• Supplied material:
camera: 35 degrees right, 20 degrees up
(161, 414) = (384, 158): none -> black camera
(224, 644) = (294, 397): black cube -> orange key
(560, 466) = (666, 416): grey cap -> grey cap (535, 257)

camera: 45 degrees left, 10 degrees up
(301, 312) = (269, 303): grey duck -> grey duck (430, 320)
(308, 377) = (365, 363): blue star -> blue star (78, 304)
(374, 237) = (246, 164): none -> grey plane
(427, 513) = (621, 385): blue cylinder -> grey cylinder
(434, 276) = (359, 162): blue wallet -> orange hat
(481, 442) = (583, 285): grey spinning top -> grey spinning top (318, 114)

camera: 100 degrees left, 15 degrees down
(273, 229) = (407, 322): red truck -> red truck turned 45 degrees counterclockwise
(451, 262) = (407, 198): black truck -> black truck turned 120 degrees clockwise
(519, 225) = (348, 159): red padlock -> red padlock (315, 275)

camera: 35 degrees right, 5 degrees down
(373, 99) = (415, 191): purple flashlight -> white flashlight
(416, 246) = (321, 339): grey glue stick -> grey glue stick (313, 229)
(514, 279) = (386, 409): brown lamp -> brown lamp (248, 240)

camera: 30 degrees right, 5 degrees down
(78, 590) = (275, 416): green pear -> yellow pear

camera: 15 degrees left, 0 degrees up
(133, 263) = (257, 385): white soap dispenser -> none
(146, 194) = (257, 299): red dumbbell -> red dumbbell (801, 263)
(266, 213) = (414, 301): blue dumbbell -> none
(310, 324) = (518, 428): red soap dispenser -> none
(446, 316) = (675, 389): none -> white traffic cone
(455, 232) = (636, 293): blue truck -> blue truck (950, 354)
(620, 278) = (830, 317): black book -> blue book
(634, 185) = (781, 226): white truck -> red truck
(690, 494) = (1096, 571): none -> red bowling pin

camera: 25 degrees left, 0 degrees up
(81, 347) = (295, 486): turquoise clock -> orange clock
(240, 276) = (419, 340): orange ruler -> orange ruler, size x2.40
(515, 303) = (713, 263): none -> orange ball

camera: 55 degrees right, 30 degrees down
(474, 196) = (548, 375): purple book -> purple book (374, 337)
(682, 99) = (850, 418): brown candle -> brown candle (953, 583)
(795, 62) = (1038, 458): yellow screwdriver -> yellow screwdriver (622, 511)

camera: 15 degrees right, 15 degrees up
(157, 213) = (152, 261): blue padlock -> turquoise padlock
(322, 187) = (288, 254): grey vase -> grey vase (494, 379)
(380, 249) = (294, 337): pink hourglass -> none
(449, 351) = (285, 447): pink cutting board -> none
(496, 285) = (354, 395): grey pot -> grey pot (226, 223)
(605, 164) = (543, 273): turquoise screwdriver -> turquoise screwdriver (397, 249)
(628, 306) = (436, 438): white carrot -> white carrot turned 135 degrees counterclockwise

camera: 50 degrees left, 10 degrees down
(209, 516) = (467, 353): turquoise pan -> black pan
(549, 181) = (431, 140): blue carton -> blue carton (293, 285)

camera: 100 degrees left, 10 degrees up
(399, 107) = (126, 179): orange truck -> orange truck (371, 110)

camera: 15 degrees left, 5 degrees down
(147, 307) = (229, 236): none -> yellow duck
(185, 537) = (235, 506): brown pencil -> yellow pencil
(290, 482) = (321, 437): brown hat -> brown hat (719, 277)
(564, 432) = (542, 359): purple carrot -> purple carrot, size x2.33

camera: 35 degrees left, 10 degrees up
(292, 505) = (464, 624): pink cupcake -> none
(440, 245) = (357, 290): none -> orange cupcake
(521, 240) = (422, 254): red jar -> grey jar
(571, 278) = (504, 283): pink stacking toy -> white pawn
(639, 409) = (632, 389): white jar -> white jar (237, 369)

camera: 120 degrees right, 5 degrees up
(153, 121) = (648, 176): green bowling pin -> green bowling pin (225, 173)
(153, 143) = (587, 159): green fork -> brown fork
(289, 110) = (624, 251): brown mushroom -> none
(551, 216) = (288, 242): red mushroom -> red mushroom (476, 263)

• Task description: What is needed is a word-for-word copy of the records above, from the first line through the line that contains "(446, 316) = (675, 389): none".

• Response to this exercise:
camera: 35 degrees right, 20 degrees up
(161, 414) = (384, 158): none -> black camera
(224, 644) = (294, 397): black cube -> orange key
(560, 466) = (666, 416): grey cap -> grey cap (535, 257)

camera: 45 degrees left, 10 degrees up
(301, 312) = (269, 303): grey duck -> grey duck (430, 320)
(308, 377) = (365, 363): blue star -> blue star (78, 304)
(374, 237) = (246, 164): none -> grey plane
(427, 513) = (621, 385): blue cylinder -> grey cylinder
(434, 276) = (359, 162): blue wallet -> orange hat
(481, 442) = (583, 285): grey spinning top -> grey spinning top (318, 114)

camera: 100 degrees left, 15 degrees down
(273, 229) = (407, 322): red truck -> red truck turned 45 degrees counterclockwise
(451, 262) = (407, 198): black truck -> black truck turned 120 degrees clockwise
(519, 225) = (348, 159): red padlock -> red padlock (315, 275)

camera: 35 degrees right, 5 degrees down
(373, 99) = (415, 191): purple flashlight -> white flashlight
(416, 246) = (321, 339): grey glue stick -> grey glue stick (313, 229)
(514, 279) = (386, 409): brown lamp -> brown lamp (248, 240)

camera: 30 degrees right, 5 degrees down
(78, 590) = (275, 416): green pear -> yellow pear

camera: 15 degrees left, 0 degrees up
(133, 263) = (257, 385): white soap dispenser -> none
(146, 194) = (257, 299): red dumbbell -> red dumbbell (801, 263)
(266, 213) = (414, 301): blue dumbbell -> none
(310, 324) = (518, 428): red soap dispenser -> none
(446, 316) = (675, 389): none -> white traffic cone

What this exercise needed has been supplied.